:: Exercise goal ::
Only the lines running from the line with "V3: AC 2V (NET2, NET6) -> AC 12V (NET2, NET6)" to the end of the listing below should be copied, exactly, without pictures.

--- Study material Enclosed Below ---

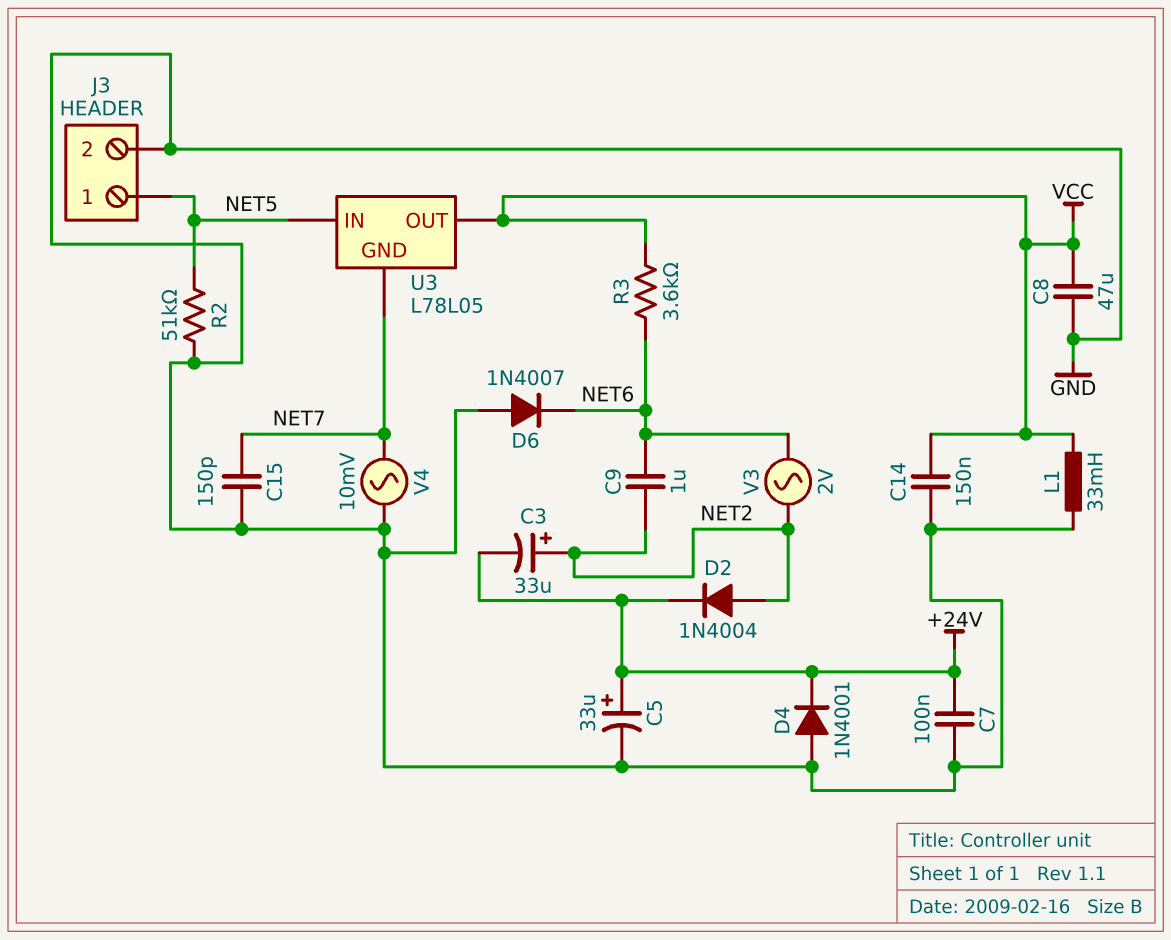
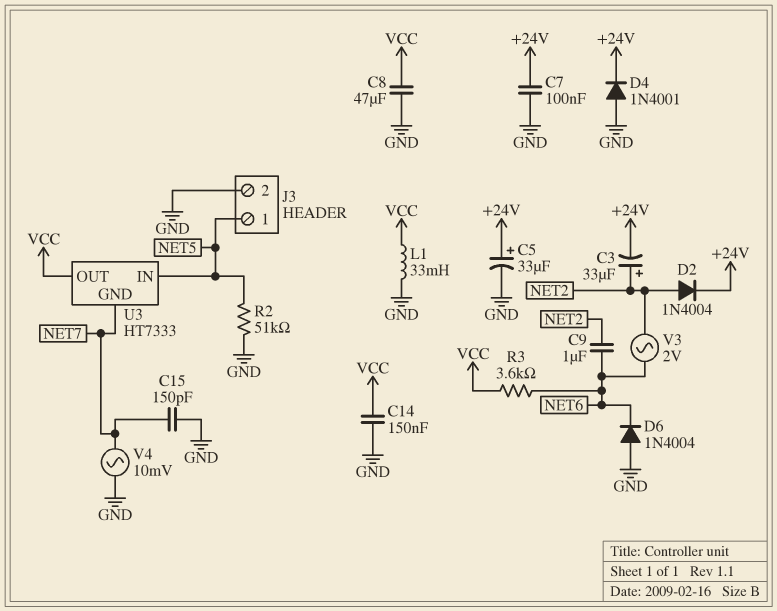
D6: diode 1N4007 (A GND, K NET6) -> diode 1N4004 (A GND, K NET6)
U3: L78L05 -> HT7333

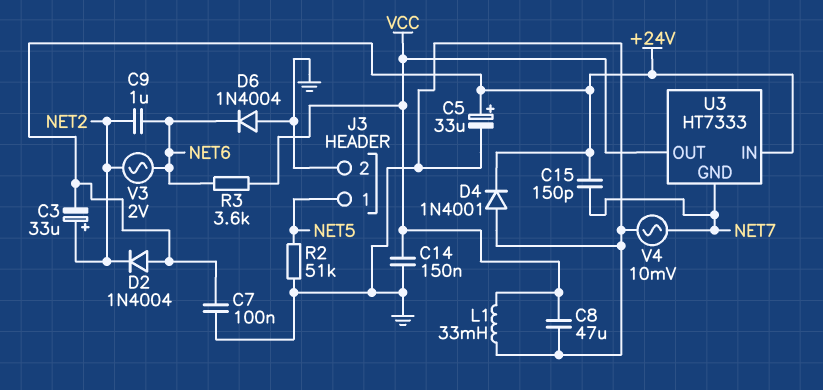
C15: 150pF (GND, NET7) -> 150pF (+24V, NET7)
D2: diode 1N4004 (A NET2, K +24V) -> diode 1N4004 (A +24V, K NET2)
U3 pin IN: NET5 -> +24V

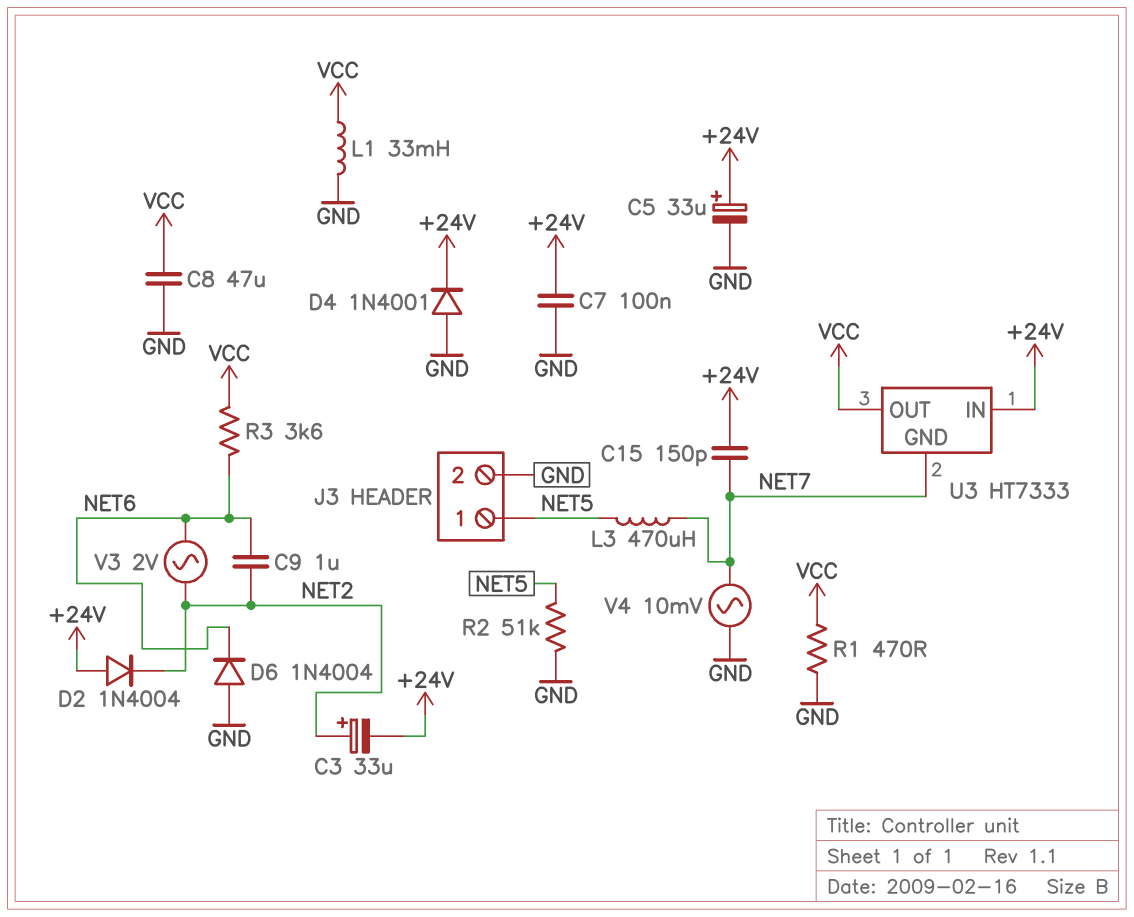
C14: 150nF (GND, VCC) -> none
L3: none -> 470uH (NET5, NET7)
R1: none -> 470 (GND, VCC)

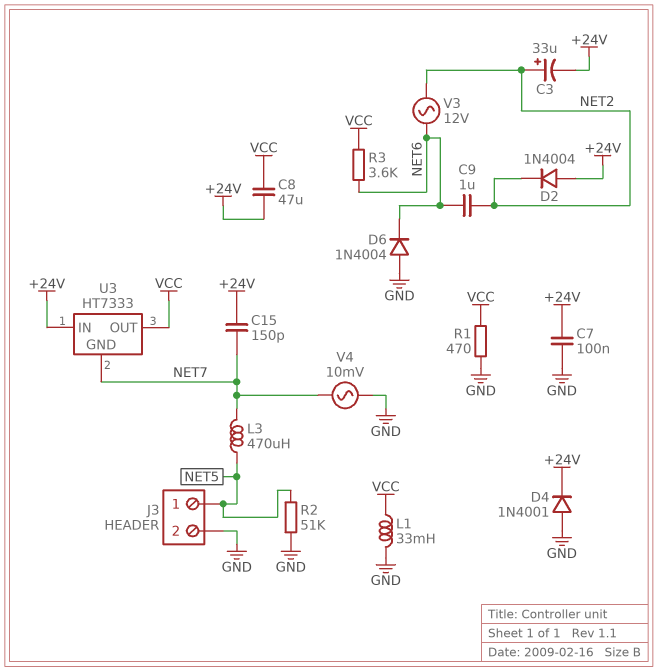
C5: 33uF (plus +24V, minus GND) -> none
C8: 47uF (GND, VCC) -> 47uF (+24V, VCC)
V3: AC 2V (NET2, NET6) -> AC 12V (NET2, NET6)

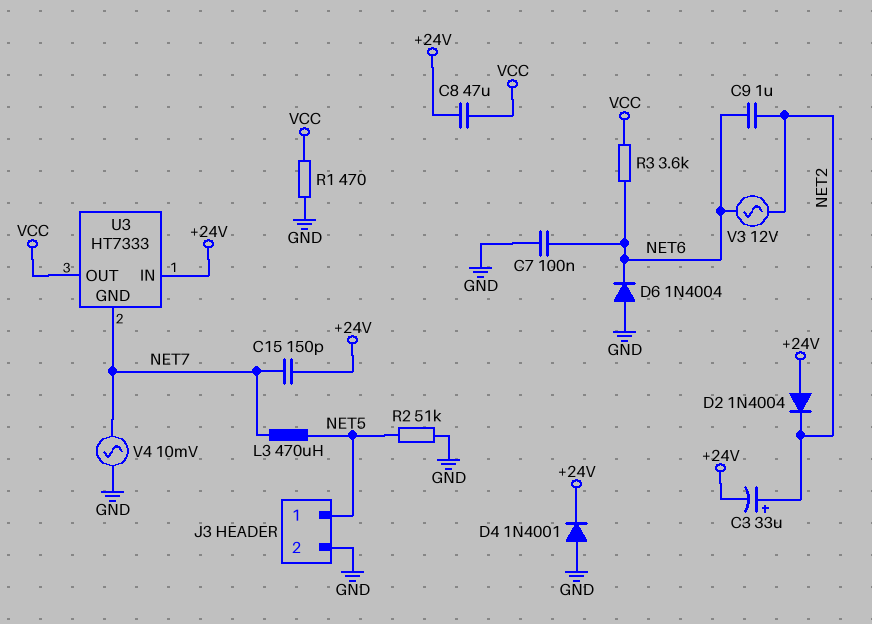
C7: 100nF (+24V, GND) -> 100nF (GND, NET6)
L1: 33mH (GND, VCC) -> none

--- End of Enclosed Study material ---

:: Exercise response ::
V3: AC 2V (NET2, NET6) -> AC 12V (NET2, NET6)

C7: 100nF (+24V, GND) -> 100nF (GND, NET6)
L1: 33mH (GND, VCC) -> none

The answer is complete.